▶ **PROBLEM DESCRIPTION**
Each entry needs to be repeated exactly, with nothing added or removed.

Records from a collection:
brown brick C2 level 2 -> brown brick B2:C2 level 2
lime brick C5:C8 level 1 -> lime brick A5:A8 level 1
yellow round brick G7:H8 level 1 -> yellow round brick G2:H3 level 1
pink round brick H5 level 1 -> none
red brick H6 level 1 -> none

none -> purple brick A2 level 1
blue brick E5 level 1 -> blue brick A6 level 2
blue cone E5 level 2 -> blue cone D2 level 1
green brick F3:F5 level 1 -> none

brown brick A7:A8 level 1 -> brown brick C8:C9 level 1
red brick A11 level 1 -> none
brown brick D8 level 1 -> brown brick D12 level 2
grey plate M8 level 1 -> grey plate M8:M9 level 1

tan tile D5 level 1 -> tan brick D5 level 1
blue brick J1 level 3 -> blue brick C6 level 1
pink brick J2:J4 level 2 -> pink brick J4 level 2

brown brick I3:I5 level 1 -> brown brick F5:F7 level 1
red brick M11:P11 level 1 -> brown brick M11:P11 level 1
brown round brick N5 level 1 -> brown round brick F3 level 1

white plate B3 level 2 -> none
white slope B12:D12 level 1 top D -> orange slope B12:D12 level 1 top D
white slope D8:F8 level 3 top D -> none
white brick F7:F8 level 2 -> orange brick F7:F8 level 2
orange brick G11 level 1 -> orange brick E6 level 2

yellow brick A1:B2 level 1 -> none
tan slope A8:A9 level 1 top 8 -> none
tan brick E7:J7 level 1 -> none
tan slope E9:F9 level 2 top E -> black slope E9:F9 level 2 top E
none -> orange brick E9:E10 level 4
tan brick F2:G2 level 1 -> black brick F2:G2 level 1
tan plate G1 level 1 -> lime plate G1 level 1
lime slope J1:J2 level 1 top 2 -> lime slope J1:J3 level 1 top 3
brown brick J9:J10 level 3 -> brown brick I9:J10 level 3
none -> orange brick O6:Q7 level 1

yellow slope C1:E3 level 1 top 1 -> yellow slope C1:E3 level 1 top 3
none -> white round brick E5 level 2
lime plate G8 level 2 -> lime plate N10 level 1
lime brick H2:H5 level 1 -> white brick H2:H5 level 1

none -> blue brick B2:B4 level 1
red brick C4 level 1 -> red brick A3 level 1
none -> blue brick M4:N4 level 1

▶ **ANSWER BELOW**
brown brick C2 level 2 -> brown brick B2:C2 level 2
lime brick C5:C8 level 1 -> lime brick A5:A8 level 1
yellow round brick G7:H8 level 1 -> yellow round brick G2:H3 level 1
pink round brick H5 level 1 -> none
red brick H6 level 1 -> none

none -> purple brick A2 level 1
blue brick E5 level 1 -> blue brick A6 level 2
blue cone E5 level 2 -> blue cone D2 level 1
green brick F3:F5 level 1 -> none

brown brick A7:A8 level 1 -> brown brick C8:C9 level 1
red brick A11 level 1 -> none
brown brick D8 level 1 -> brown brick D12 level 2
grey plate M8 level 1 -> grey plate M8:M9 level 1

tan tile D5 level 1 -> tan brick D5 level 1
blue brick J1 level 3 -> blue brick C6 level 1
pink brick J2:J4 level 2 -> pink brick J4 level 2

brown brick I3:I5 level 1 -> brown brick F5:F7 level 1
red brick M11:P11 level 1 -> brown brick M11:P11 level 1
brown round brick N5 level 1 -> brown round brick F3 level 1

white plate B3 level 2 -> none
white slope B12:D12 level 1 top D -> orange slope B12:D12 level 1 top D
white slope D8:F8 level 3 top D -> none
white brick F7:F8 level 2 -> orange brick F7:F8 level 2
orange brick G11 level 1 -> orange brick E6 level 2

yellow brick A1:B2 level 1 -> none
tan slope A8:A9 level 1 top 8 -> none
tan brick E7:J7 level 1 -> none
tan slope E9:F9 level 2 top E -> black slope E9:F9 level 2 top E
none -> orange brick E9:E10 level 4
tan brick F2:G2 level 1 -> black brick F2:G2 level 1
tan plate G1 level 1 -> lime plate G1 level 1
lime slope J1:J2 level 1 top 2 -> lime slope J1:J3 level 1 top 3
brown brick J9:J10 level 3 -> brown brick I9:J10 level 3
none -> orange brick O6:Q7 level 1

yellow slope C1:E3 level 1 top 1 -> yellow slope C1:E3 level 1 top 3
none -> white round brick E5 level 2
lime plate G8 level 2 -> lime plate N10 level 1
lime brick H2:H5 level 1 -> white brick H2:H5 level 1

none -> blue brick B2:B4 level 1
red brick C4 level 1 -> red brick A3 level 1
none -> blue brick M4:N4 level 1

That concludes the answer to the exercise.